Can you reproduce the data below verbatim, starting at its very first line and stopping after the line that contains "40: (439, 171)"?

--- START ---

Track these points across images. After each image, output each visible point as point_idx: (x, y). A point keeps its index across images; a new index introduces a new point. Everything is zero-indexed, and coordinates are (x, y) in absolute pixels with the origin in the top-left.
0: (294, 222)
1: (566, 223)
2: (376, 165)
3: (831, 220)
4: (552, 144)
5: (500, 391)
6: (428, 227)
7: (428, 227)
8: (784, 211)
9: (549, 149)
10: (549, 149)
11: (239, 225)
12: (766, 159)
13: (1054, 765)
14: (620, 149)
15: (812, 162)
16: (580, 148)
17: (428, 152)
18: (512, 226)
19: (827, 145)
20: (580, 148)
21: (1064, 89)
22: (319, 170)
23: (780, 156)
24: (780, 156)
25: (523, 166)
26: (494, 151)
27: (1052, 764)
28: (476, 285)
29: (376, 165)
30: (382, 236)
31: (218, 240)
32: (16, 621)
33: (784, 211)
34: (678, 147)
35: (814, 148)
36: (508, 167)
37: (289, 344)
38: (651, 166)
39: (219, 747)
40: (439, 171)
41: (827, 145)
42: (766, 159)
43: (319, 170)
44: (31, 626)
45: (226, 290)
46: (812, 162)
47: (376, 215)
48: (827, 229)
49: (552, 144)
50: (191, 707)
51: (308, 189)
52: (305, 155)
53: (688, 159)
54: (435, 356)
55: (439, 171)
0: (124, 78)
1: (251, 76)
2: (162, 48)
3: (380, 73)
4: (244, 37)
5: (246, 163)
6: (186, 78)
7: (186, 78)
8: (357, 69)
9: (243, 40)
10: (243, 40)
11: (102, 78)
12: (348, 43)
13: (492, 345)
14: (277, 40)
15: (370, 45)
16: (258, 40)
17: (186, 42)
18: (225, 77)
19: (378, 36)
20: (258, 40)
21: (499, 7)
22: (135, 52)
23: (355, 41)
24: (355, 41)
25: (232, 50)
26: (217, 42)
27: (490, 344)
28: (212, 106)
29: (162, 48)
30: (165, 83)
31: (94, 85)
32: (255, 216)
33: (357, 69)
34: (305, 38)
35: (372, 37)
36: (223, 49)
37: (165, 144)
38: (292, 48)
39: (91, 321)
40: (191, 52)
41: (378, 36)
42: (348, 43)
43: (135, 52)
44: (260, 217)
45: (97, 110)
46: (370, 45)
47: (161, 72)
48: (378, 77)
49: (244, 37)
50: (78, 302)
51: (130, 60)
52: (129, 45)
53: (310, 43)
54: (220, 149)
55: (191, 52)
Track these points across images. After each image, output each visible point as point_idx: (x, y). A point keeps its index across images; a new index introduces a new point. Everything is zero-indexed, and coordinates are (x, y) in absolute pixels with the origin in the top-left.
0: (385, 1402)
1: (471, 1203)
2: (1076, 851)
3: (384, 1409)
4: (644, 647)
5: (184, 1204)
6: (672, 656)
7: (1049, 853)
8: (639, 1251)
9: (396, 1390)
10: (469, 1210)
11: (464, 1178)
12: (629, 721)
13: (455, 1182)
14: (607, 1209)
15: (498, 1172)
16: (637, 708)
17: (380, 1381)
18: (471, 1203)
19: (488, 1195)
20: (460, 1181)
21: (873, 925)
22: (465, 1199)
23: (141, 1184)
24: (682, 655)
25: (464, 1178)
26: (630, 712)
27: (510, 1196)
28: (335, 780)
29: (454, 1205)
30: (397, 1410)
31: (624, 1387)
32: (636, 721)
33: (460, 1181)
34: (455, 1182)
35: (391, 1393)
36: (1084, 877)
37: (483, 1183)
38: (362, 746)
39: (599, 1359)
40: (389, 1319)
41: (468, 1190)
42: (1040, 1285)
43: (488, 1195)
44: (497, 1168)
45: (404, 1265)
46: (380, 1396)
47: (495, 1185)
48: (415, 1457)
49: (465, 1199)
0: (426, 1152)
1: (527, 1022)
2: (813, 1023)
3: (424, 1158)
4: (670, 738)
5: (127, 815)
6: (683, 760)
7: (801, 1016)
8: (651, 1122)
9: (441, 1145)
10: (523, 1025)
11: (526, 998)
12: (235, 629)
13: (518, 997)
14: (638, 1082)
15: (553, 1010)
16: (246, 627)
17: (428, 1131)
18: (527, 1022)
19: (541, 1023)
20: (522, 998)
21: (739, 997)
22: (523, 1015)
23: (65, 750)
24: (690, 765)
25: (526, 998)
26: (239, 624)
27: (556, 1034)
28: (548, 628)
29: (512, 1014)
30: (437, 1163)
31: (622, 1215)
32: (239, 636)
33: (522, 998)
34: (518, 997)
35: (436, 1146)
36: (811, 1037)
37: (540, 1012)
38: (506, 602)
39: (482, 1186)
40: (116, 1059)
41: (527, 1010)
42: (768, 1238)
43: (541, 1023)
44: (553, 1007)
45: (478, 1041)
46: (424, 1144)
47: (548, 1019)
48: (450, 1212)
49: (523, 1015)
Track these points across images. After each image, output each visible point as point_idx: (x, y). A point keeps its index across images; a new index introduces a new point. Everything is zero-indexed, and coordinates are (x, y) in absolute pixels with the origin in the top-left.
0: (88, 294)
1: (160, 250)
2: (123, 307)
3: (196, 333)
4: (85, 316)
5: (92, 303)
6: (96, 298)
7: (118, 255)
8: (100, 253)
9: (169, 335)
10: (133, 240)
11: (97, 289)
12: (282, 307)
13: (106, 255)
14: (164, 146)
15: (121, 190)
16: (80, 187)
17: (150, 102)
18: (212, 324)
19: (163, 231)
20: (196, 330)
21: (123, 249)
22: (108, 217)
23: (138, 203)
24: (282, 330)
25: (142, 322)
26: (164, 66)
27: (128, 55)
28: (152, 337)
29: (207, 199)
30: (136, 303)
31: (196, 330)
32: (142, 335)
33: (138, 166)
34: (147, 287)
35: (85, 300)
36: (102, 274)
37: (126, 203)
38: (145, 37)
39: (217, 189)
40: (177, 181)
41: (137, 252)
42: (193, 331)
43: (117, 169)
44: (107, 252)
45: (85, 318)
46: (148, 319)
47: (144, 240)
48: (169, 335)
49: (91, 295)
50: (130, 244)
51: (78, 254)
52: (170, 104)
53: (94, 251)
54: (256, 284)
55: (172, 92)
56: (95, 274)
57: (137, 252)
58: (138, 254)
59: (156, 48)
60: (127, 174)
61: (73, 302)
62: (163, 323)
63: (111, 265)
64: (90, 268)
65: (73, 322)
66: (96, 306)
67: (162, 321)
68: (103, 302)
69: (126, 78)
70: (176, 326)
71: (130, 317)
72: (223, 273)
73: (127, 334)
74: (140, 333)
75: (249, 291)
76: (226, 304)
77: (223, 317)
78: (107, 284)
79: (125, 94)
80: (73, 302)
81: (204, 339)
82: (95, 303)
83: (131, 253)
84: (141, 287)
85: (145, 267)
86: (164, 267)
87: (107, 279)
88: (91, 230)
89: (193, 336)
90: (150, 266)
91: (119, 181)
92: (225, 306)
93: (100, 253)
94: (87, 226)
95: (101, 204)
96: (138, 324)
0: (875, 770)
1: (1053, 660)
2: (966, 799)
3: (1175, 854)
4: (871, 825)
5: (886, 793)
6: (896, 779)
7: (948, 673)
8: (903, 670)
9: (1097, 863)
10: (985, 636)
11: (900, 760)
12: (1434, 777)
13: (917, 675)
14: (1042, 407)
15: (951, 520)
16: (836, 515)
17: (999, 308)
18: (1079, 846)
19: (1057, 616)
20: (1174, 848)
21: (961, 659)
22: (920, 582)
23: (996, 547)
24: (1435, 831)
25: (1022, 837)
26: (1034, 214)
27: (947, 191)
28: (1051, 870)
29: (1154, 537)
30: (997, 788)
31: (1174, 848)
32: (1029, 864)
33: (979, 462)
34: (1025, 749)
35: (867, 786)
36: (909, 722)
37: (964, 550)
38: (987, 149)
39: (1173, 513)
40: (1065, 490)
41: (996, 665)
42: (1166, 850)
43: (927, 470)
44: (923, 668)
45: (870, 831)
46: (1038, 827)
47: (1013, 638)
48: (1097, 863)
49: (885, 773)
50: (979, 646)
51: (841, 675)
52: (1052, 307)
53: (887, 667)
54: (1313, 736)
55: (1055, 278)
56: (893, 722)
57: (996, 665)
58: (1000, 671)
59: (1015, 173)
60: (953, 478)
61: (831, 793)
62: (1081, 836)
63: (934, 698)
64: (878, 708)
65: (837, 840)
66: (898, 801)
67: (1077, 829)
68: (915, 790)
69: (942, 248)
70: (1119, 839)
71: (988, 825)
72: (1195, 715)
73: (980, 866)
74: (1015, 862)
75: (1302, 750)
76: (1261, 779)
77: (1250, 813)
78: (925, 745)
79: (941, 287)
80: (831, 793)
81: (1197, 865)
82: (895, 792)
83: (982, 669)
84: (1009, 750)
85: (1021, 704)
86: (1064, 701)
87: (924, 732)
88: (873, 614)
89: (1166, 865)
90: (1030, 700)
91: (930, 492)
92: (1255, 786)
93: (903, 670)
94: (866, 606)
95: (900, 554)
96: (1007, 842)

--- END ---

◆ Full output:
Track these points across images. After each image, output each visible point as point_idx: (x, y). A point keeps its index across images; a new index introduces a new point. Everything is zero-indexed, and coordinates are (x, y) in absolute pixels with the origin in the top-left.
0: (294, 222)
1: (566, 223)
2: (376, 165)
3: (831, 220)
4: (552, 144)
5: (500, 391)
6: (428, 227)
7: (428, 227)
8: (784, 211)
9: (549, 149)
10: (549, 149)
11: (239, 225)
12: (766, 159)
13: (1054, 765)
14: (620, 149)
15: (812, 162)
16: (580, 148)
17: (428, 152)
18: (512, 226)
19: (827, 145)
20: (580, 148)
21: (1064, 89)
22: (319, 170)
23: (780, 156)
24: (780, 156)
25: (523, 166)
26: (494, 151)
27: (1052, 764)
28: (476, 285)
29: (376, 165)
30: (382, 236)
31: (218, 240)
32: (16, 621)
33: (784, 211)
34: (678, 147)
35: (814, 148)
36: (508, 167)
37: (289, 344)
38: (651, 166)
39: (219, 747)
40: (439, 171)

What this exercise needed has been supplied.